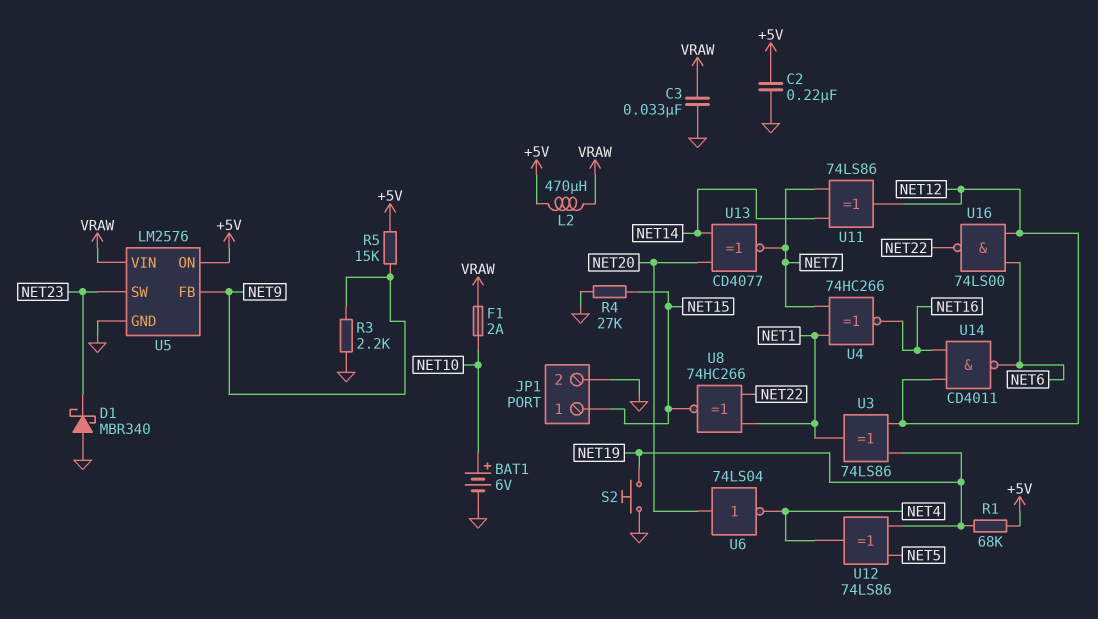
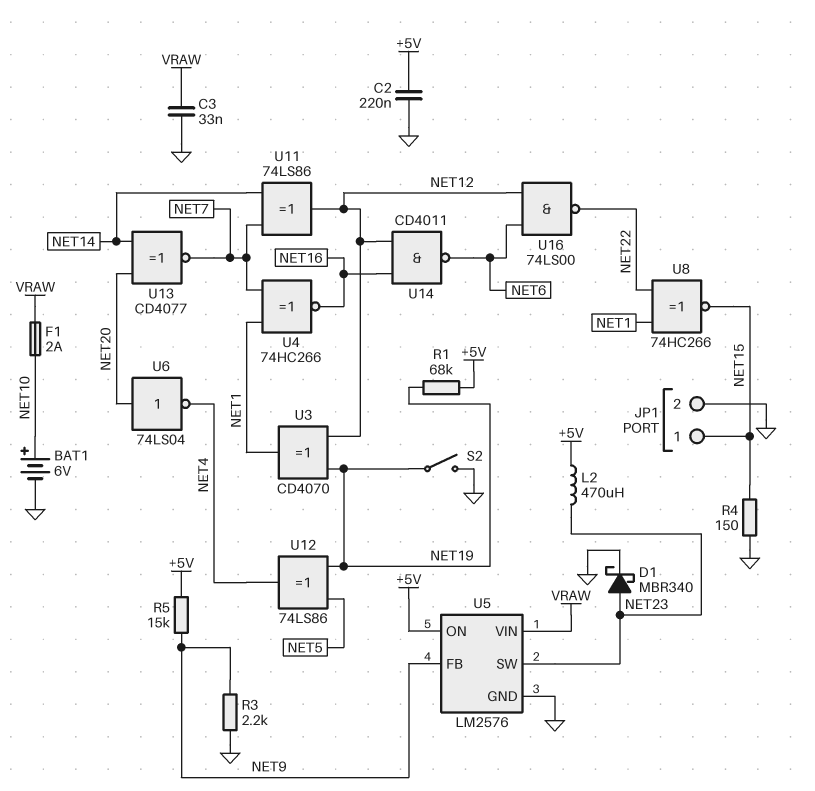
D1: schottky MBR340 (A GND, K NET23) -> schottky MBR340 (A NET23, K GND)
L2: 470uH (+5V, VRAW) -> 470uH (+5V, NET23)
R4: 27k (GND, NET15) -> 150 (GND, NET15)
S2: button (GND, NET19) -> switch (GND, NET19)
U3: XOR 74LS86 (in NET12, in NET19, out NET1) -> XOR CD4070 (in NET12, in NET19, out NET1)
·····
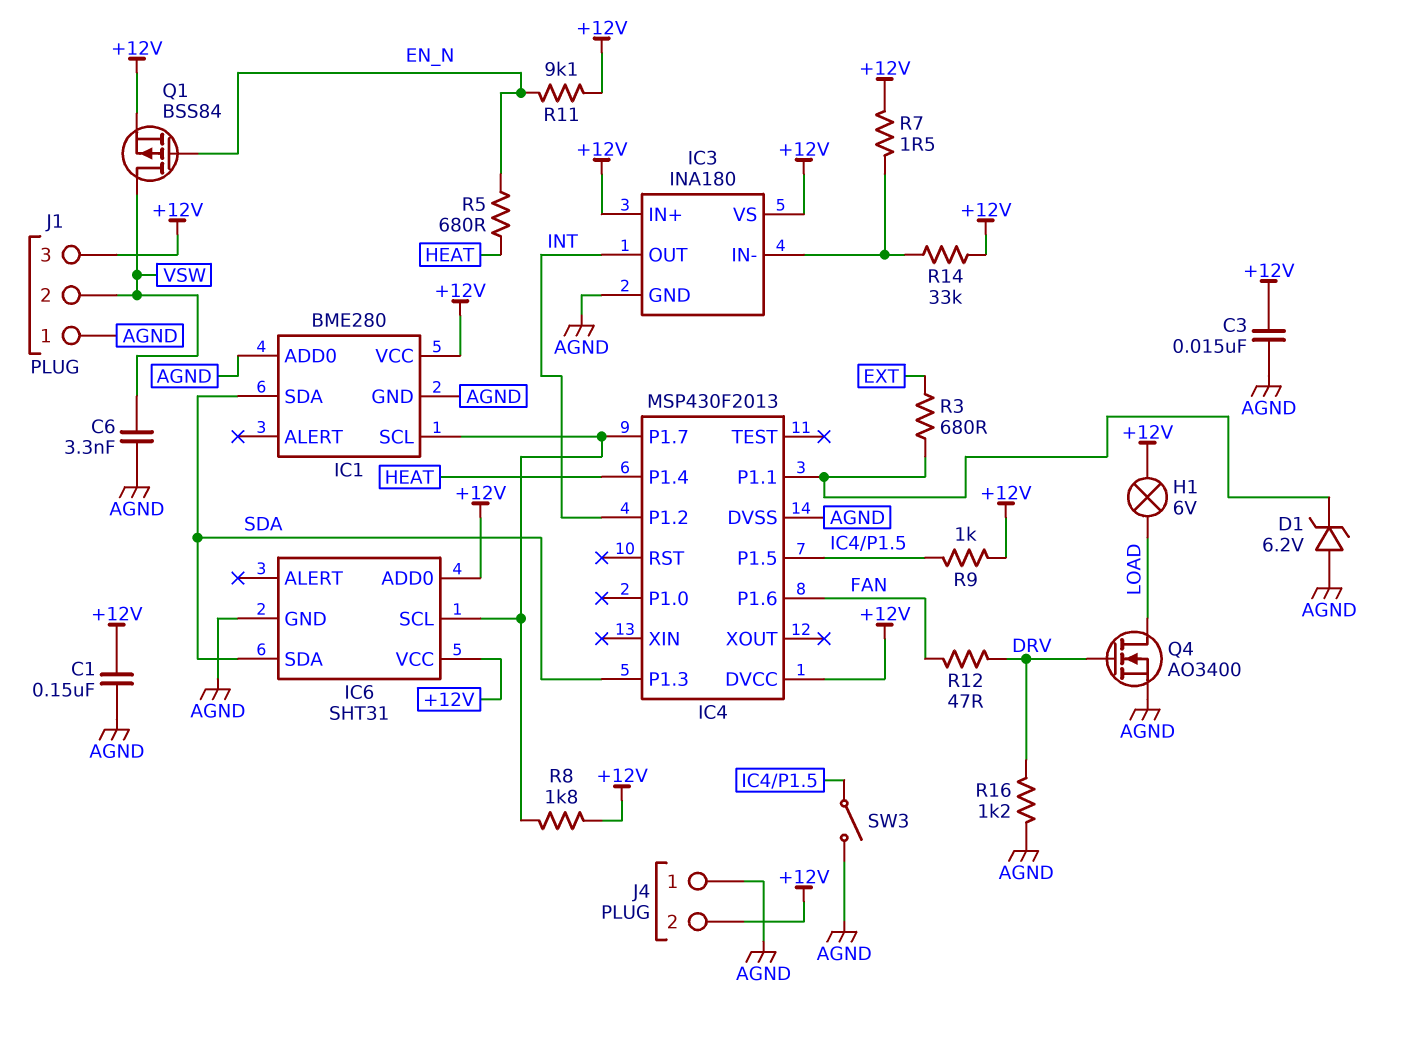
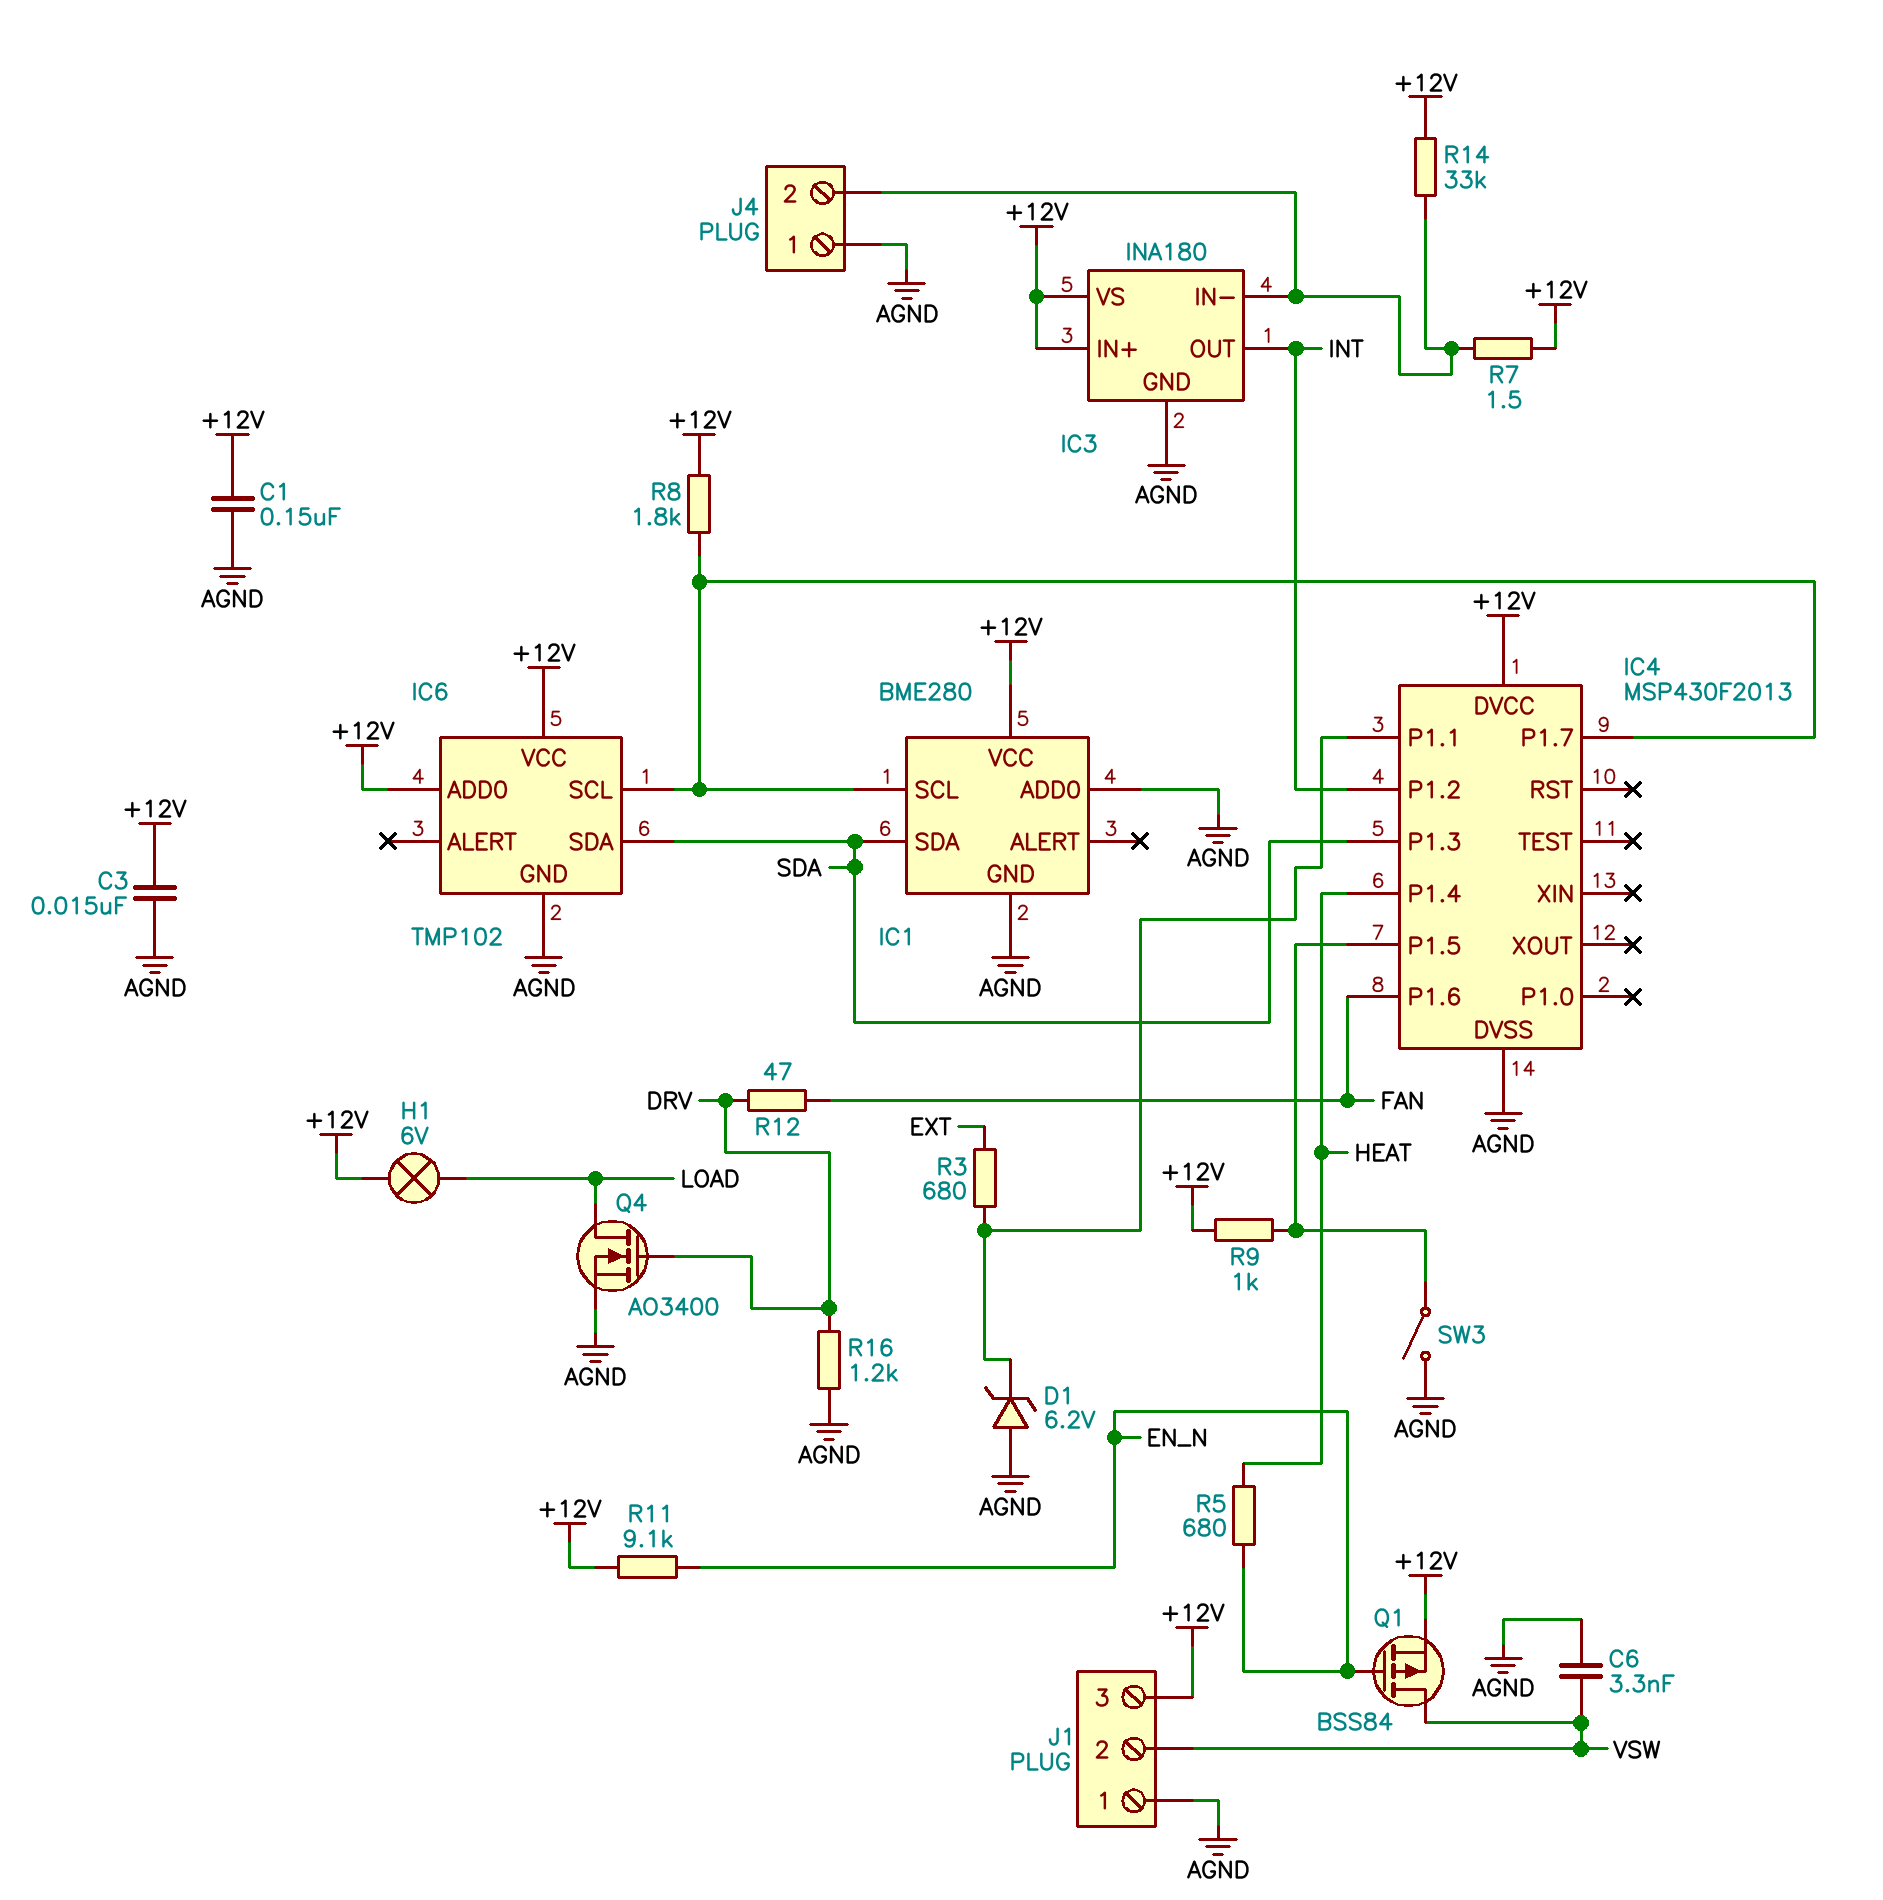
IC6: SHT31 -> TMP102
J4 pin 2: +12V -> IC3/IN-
·····
YOUR ASSIGNMENT -
Copy out precisely the lines from the line with "D1: schottky MBR340" to the line with "U3: XOR 74LS86" in the material above, including those two lines and omitting all the rest.

PROBLEM SOLUTION -
D1: schottky MBR340 (A GND, K NET23) -> schottky MBR340 (A NET23, K GND)
L2: 470uH (+5V, VRAW) -> 470uH (+5V, NET23)
R4: 27k (GND, NET15) -> 150 (GND, NET15)
S2: button (GND, NET19) -> switch (GND, NET19)
U3: XOR 74LS86 (in NET12, in NET19, out NET1) -> XOR CD4070 (in NET12, in NET19, out NET1)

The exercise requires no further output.